*Excerpted data:*

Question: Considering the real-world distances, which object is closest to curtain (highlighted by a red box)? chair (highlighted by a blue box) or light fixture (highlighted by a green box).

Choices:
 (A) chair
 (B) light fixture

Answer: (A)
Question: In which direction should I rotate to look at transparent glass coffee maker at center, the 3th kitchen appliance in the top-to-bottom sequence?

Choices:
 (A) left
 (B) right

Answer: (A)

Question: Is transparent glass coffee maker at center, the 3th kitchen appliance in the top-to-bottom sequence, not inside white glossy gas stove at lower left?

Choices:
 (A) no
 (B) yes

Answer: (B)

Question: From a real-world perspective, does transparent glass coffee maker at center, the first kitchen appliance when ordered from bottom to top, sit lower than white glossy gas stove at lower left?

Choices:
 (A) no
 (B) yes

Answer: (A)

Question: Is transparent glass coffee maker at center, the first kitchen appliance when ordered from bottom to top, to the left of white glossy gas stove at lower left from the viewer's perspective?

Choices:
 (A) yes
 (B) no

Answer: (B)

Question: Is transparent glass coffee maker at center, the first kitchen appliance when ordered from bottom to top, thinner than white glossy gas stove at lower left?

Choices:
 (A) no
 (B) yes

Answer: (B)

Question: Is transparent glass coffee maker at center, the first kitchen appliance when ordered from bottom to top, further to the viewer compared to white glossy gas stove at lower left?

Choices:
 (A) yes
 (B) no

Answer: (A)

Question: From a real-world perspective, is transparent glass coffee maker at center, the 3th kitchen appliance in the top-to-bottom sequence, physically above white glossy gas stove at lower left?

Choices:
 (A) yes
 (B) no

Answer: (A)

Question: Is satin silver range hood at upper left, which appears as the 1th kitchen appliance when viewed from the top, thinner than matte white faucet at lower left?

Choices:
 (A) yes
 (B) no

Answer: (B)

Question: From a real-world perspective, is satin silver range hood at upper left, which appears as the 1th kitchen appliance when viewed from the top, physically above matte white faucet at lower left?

*Your goal:*
Reproduce all of the rows above word for word, adding nothing and leaving nothing out.

*Finished exercise:*
Question: Considering the real-world distances, which object is closest to curtain (highlighted by a red box)? chair (highlighted by a blue box) or light fixture (highlighted by a green box).

Choices:
 (A) chair
 (B) light fixture

Answer: (A)
Question: In which direction should I rotate to look at transparent glass coffee maker at center, the 3th kitchen appliance in the top-to-bottom sequence?

Choices:
 (A) left
 (B) right

Answer: (A)

Question: Is transparent glass coffee maker at center, the 3th kitchen appliance in the top-to-bottom sequence, not inside white glossy gas stove at lower left?

Choices:
 (A) no
 (B) yes

Answer: (B)

Question: From a real-world perspective, does transparent glass coffee maker at center, the first kitchen appliance when ordered from bottom to top, sit lower than white glossy gas stove at lower left?

Choices:
 (A) no
 (B) yes

Answer: (A)

Question: Is transparent glass coffee maker at center, the first kitchen appliance when ordered from bottom to top, to the left of white glossy gas stove at lower left from the viewer's perspective?

Choices:
 (A) yes
 (B) no

Answer: (B)

Question: Is transparent glass coffee maker at center, the first kitchen appliance when ordered from bottom to top, thinner than white glossy gas stove at lower left?

Choices:
 (A) no
 (B) yes

Answer: (B)

Question: Is transparent glass coffee maker at center, the first kitchen appliance when ordered from bottom to top, further to the viewer compared to white glossy gas stove at lower left?

Choices:
 (A) yes
 (B) no

Answer: (A)

Question: From a real-world perspective, is transparent glass coffee maker at center, the 3th kitchen appliance in the top-to-bottom sequence, physically above white glossy gas stove at lower left?

Choices:
 (A) yes
 (B) no

Answer: (A)

Question: Is satin silver range hood at upper left, which appears as the 1th kitchen appliance when viewed from the top, thinner than matte white faucet at lower left?

Choices:
 (A) yes
 (B) no

Answer: (B)

Question: From a real-world perspective, is satin silver range hood at upper left, which appears as the 1th kitchen appliance when viewed from the top, physically above matte white faucet at lower left?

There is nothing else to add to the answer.